━━ Provided material
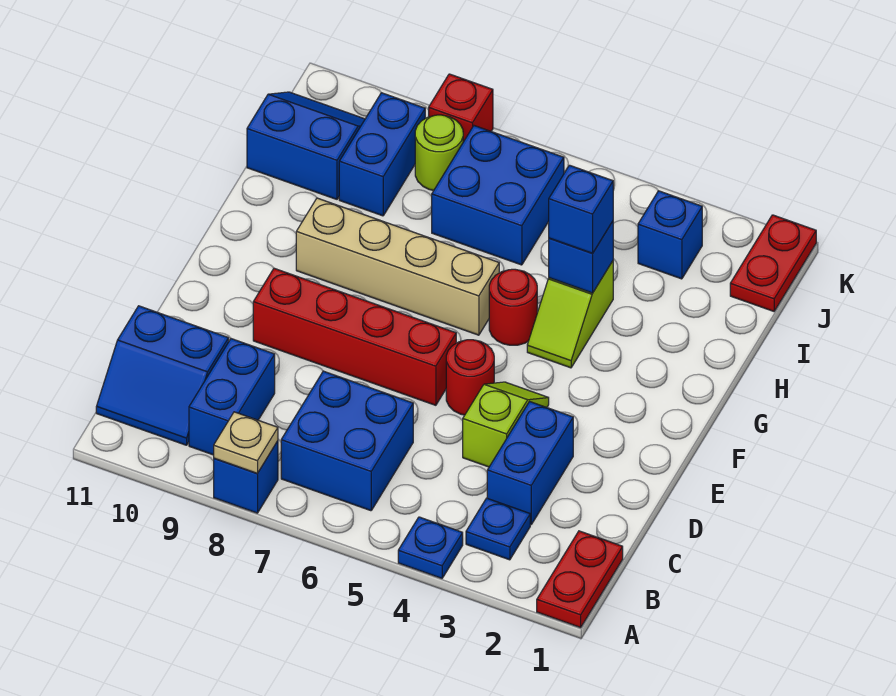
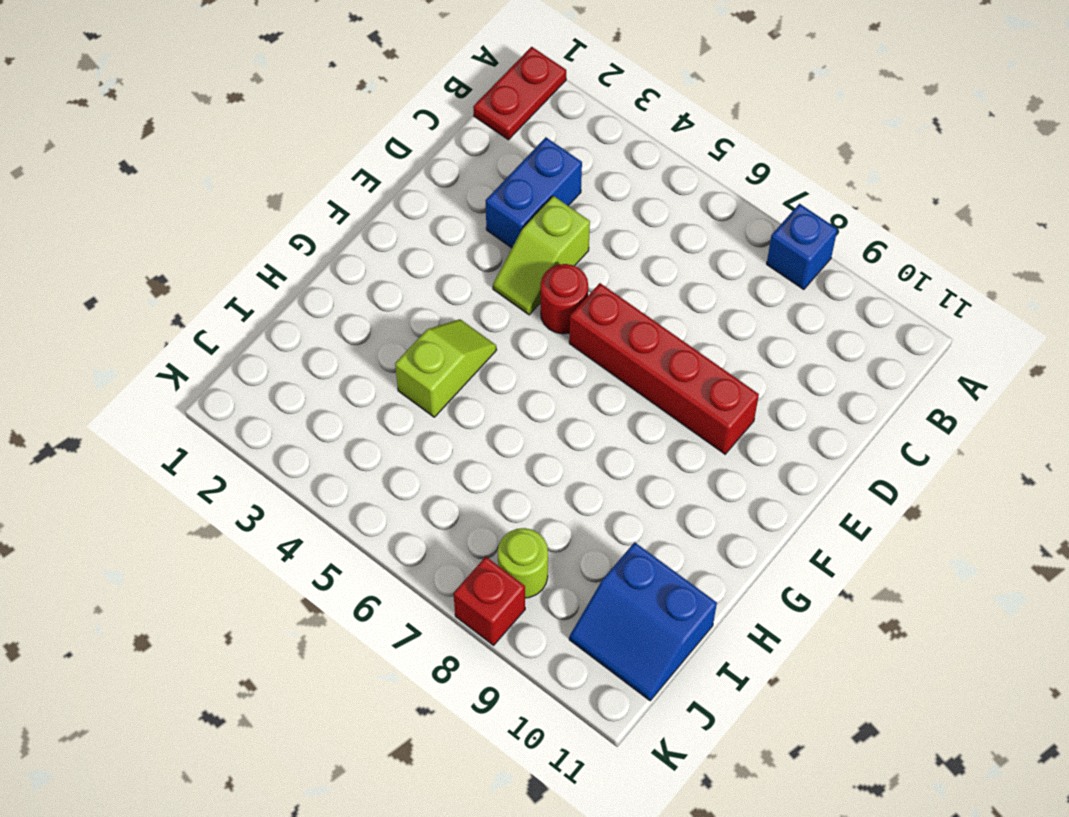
none -> blue plate A4 level 1
none -> blue plate B3 level 1
none -> blue brick B6:C7 level 1

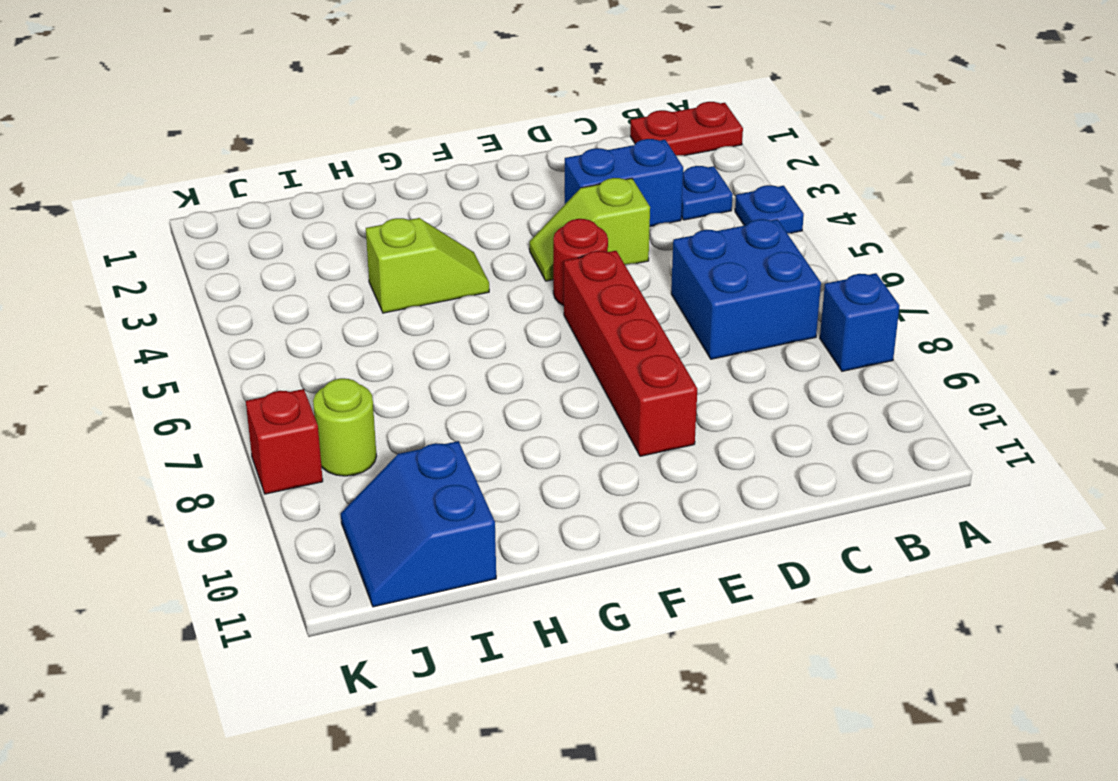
none -> blue brick B9:C9 level 1
none -> blue slope B10:C11 level 1 top C
none -> red round brick G5 level 1

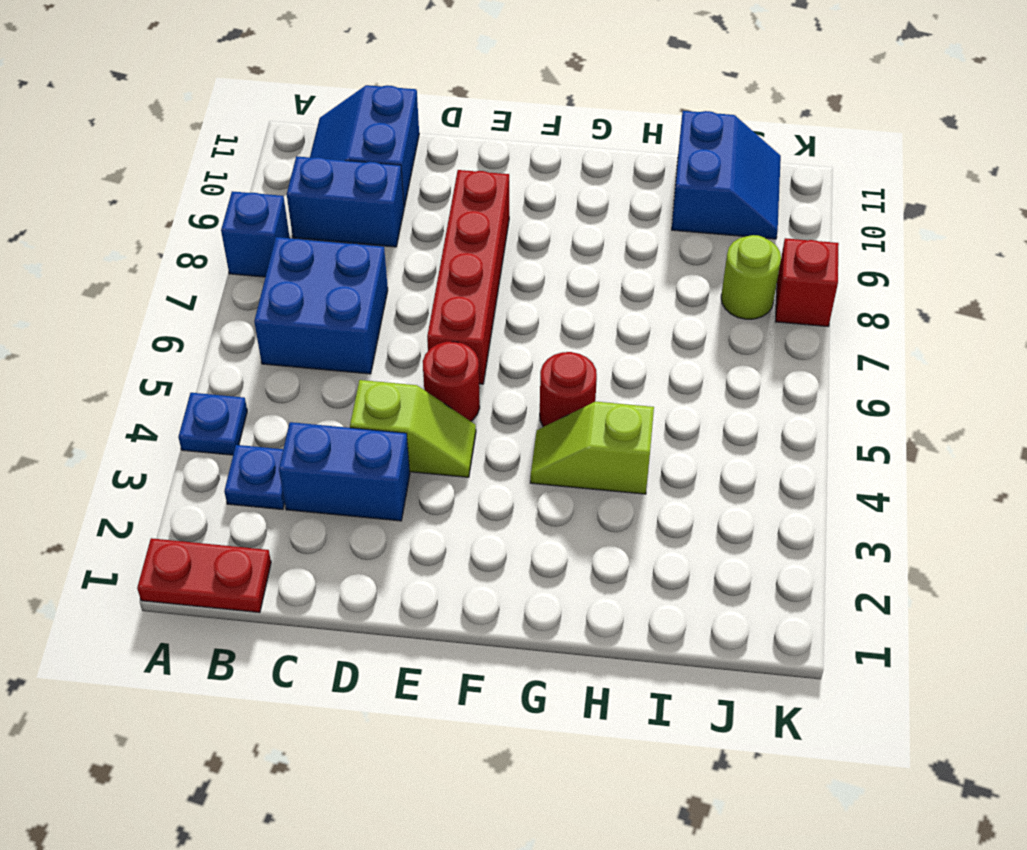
none -> tan brick G6:G9 level 1
none -> blue brick I6:J7 level 1
none -> blue brick I9:J9 level 1

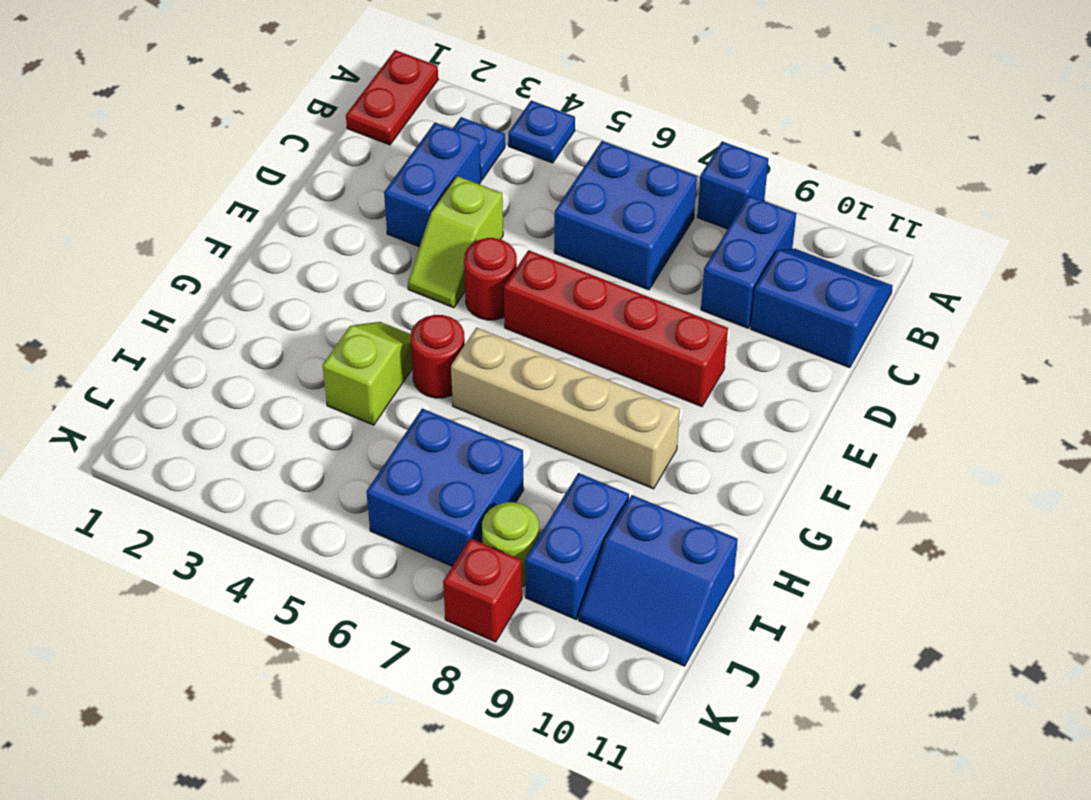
none -> red plate J1:K1 level 1
none -> blue brick J3 level 1
none -> tan plate A8 level 2

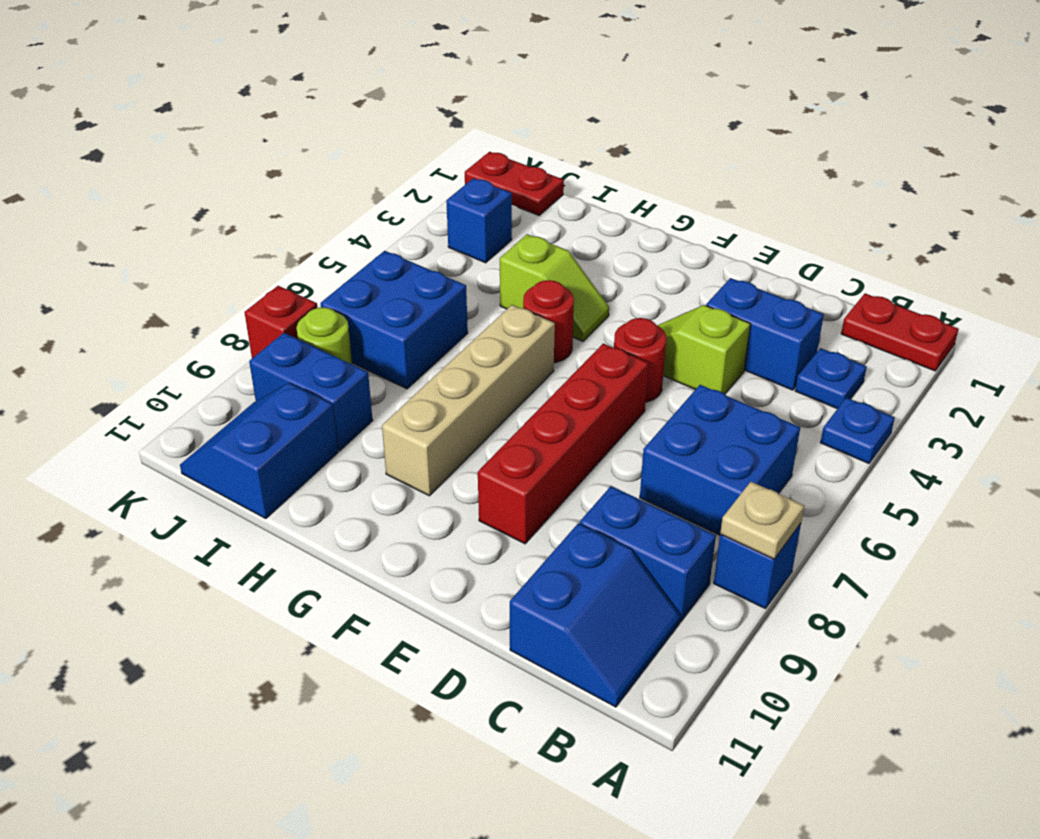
none -> blue brick H4 level 2
none -> blue brick H4 level 3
━━━━
• [Work to complete] Starting with the line that contains "none -> blue brick B9:C9 level 1", give the lines again exactly as they appear through the last line of the data, pictures excluded.

• [Exercise solution]
none -> blue brick B9:C9 level 1
none -> blue slope B10:C11 level 1 top C
none -> red round brick G5 level 1

none -> tan brick G6:G9 level 1
none -> blue brick I6:J7 level 1
none -> blue brick I9:J9 level 1

none -> red plate J1:K1 level 1
none -> blue brick J3 level 1
none -> tan plate A8 level 2

none -> blue brick H4 level 2
none -> blue brick H4 level 3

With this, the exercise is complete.